▸ **Requirement**
Omit any picture, and return the remaining data exactly as written.

▸ **Given data**
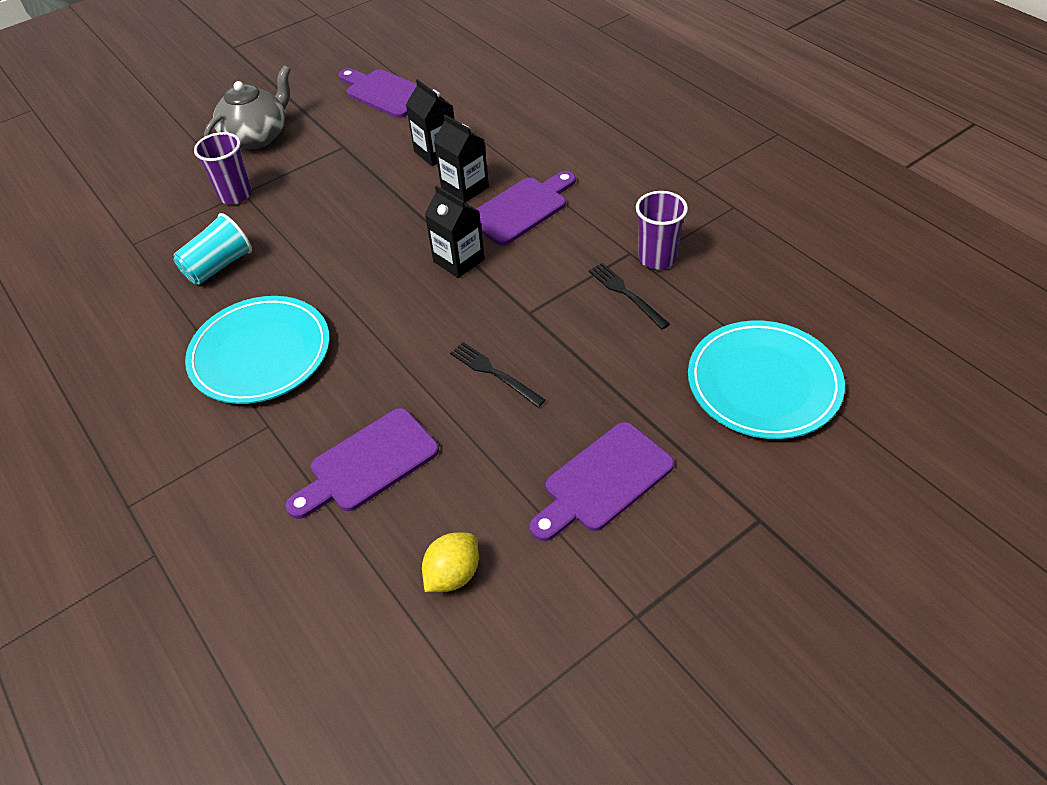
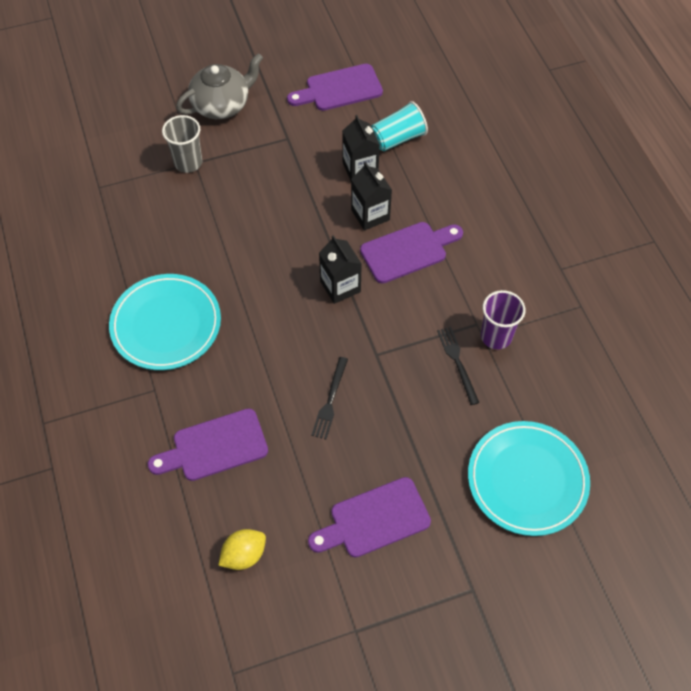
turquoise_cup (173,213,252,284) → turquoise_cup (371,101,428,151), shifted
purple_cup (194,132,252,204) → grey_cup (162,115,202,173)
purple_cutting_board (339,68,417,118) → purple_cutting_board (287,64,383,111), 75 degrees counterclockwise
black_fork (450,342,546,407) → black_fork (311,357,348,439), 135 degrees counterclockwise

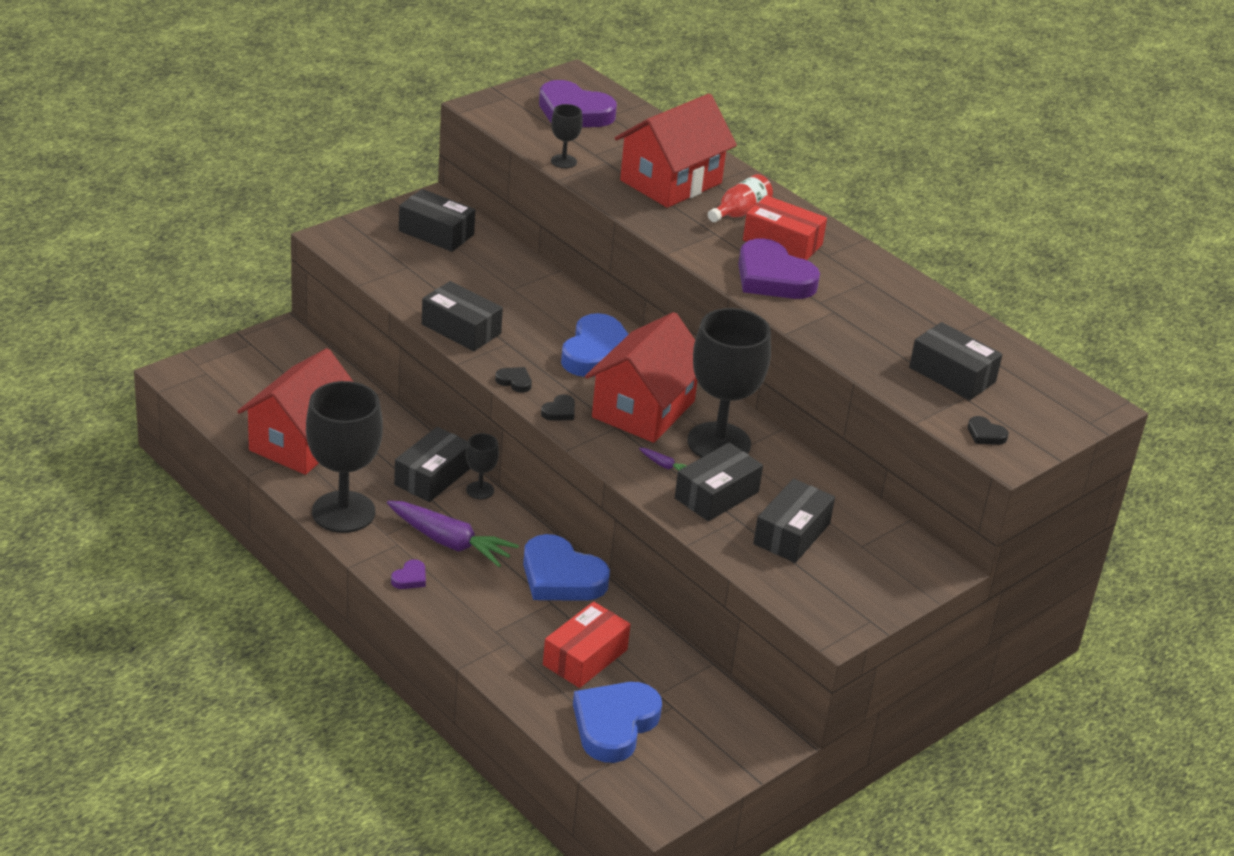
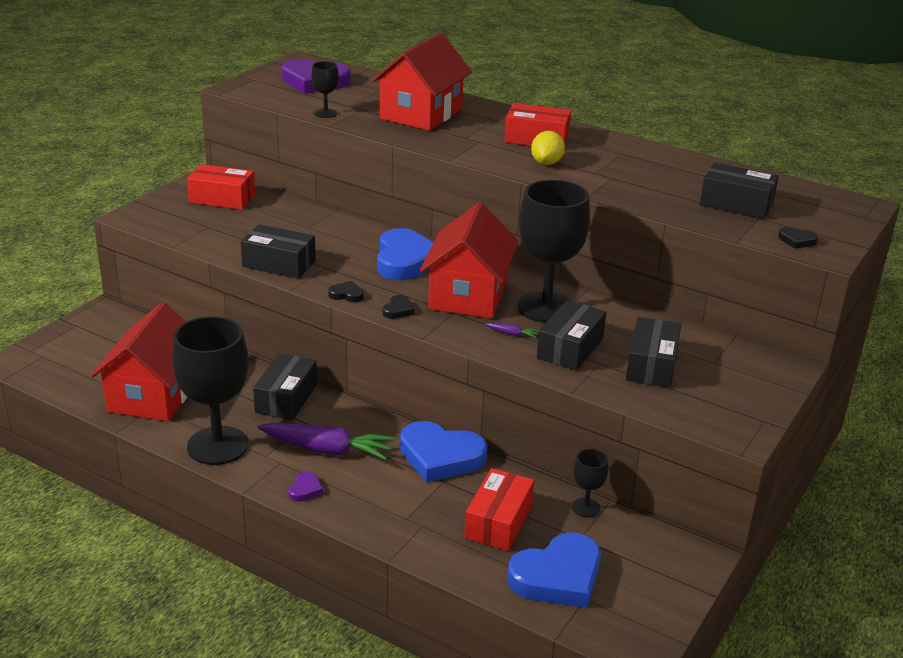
black_box (399,189,475,252) → red_box (187,164,255,210)
black_goblet (466,433,499,499) → black_goblet (572,449,608,517), shifted
blue_heart (573,682,662,763) → blue_heart (508,532,601,608), 135 degrees counterclockwise
red_bottle (708,174,773,222) → -
purple_heart (738,238,820,299) → yellow_lemon (531,131,565,165)

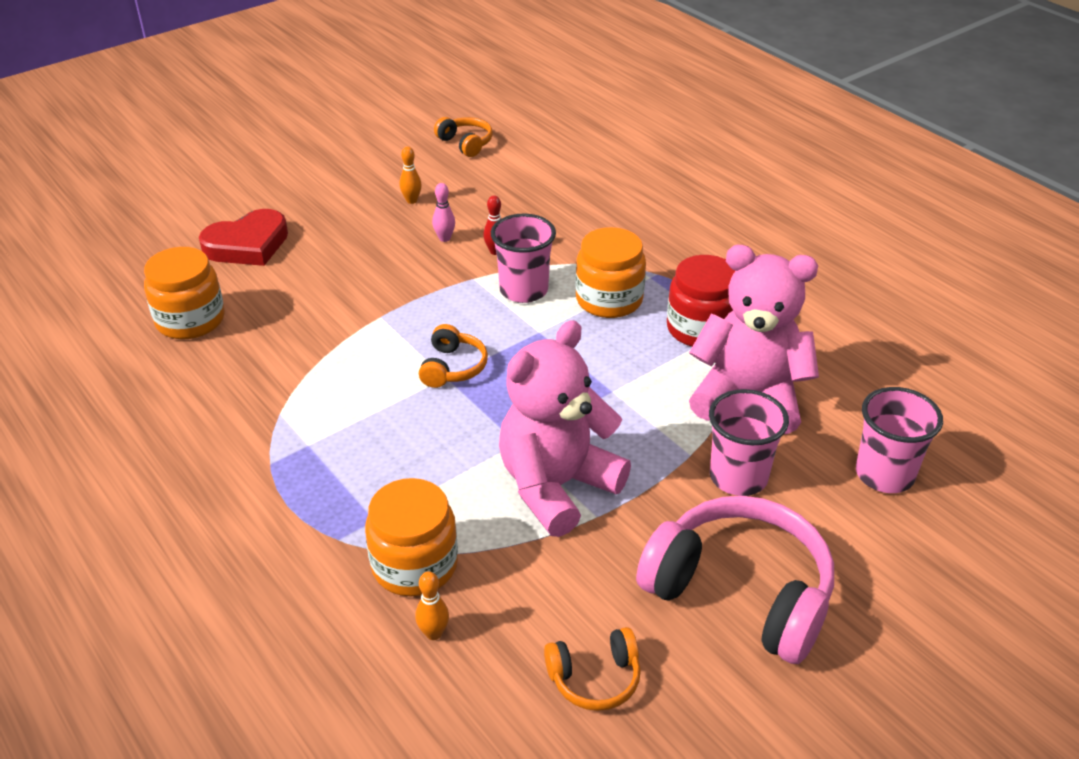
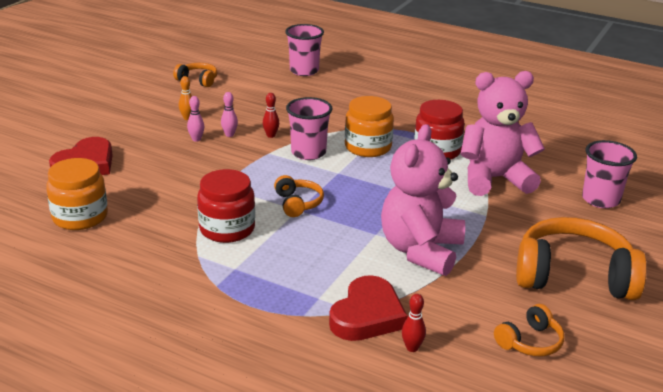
orange_jar (365,478,458,596) → red_heart (329,275,408,341)
orange_bowling_pin (415,571,449,640) → red_bowling_pin (402,294,426,352)
pink_headphones (636,496,834,664) → orange_headphones (516,217,647,300)
pink_cup (709,389,789,496) → pink_cup (285,24,324,76), shifted
- → pink_bowling_pin (187,96,205,142)
- → red_jar (197,169,255,243)

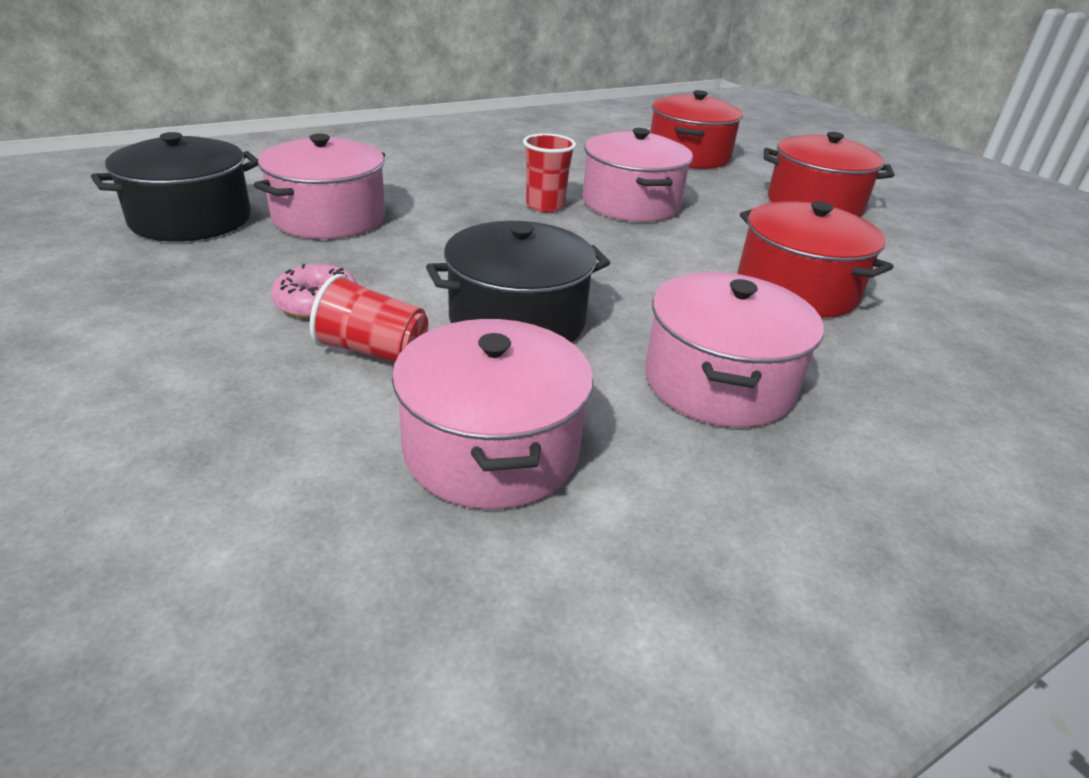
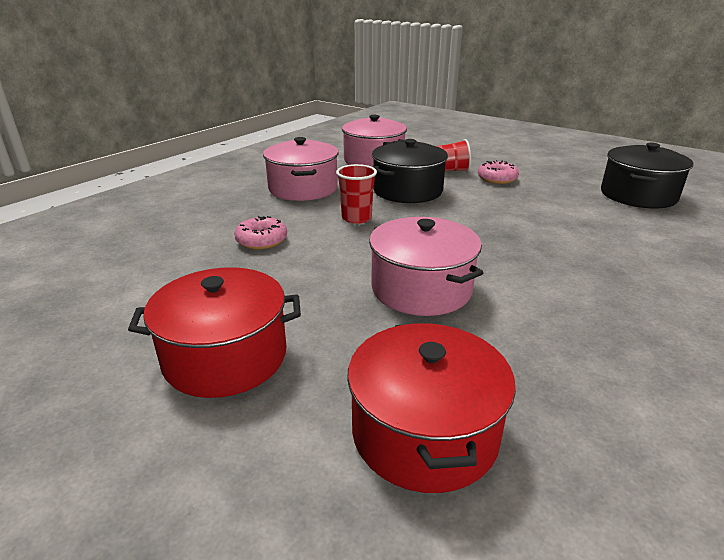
pink_pot (254,133,385,239) → -
red_cup (523,133,576,212) → red_cup (336,164,377,224), shifted
red_pot (737,201,894,318) → pink_donut (234,216,287,250)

▸ **Written solution**
turquoise_cup (173,213,252,284) → turquoise_cup (371,101,428,151), shifted
purple_cup (194,132,252,204) → grey_cup (162,115,202,173)
purple_cutting_board (339,68,417,118) → purple_cutting_board (287,64,383,111), 75 degrees counterclockwise
black_fork (450,342,546,407) → black_fork (311,357,348,439), 135 degrees counterclockwise

black_box (399,189,475,252) → red_box (187,164,255,210)
black_goblet (466,433,499,499) → black_goblet (572,449,608,517), shifted
blue_heart (573,682,662,763) → blue_heart (508,532,601,608), 135 degrees counterclockwise
red_bottle (708,174,773,222) → -
purple_heart (738,238,820,299) → yellow_lemon (531,131,565,165)

orange_jar (365,478,458,596) → red_heart (329,275,408,341)
orange_bowling_pin (415,571,449,640) → red_bowling_pin (402,294,426,352)
pink_headphones (636,496,834,664) → orange_headphones (516,217,647,300)
pink_cup (709,389,789,496) → pink_cup (285,24,324,76), shifted
- → pink_bowling_pin (187,96,205,142)
- → red_jar (197,169,255,243)

pink_pot (254,133,385,239) → -
red_cup (523,133,576,212) → red_cup (336,164,377,224), shifted
red_pot (737,201,894,318) → pink_donut (234,216,287,250)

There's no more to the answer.